Start of INFORMATION

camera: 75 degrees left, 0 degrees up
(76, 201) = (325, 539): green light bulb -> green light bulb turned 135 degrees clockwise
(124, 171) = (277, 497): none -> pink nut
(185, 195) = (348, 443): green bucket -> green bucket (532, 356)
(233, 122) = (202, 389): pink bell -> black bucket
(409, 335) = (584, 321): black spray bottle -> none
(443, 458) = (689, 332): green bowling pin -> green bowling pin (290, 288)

End of INFORMATION

Each line from the one that contains "(124, 171) = (277, 497): none -> pink nut" through the last line of the listing above should be written out exactly, and no other line.

→ **OUTPUT FOR THIS EXERCISE**:
(124, 171) = (277, 497): none -> pink nut
(185, 195) = (348, 443): green bucket -> green bucket (532, 356)
(233, 122) = (202, 389): pink bell -> black bucket
(409, 335) = (584, 321): black spray bottle -> none
(443, 458) = (689, 332): green bowling pin -> green bowling pin (290, 288)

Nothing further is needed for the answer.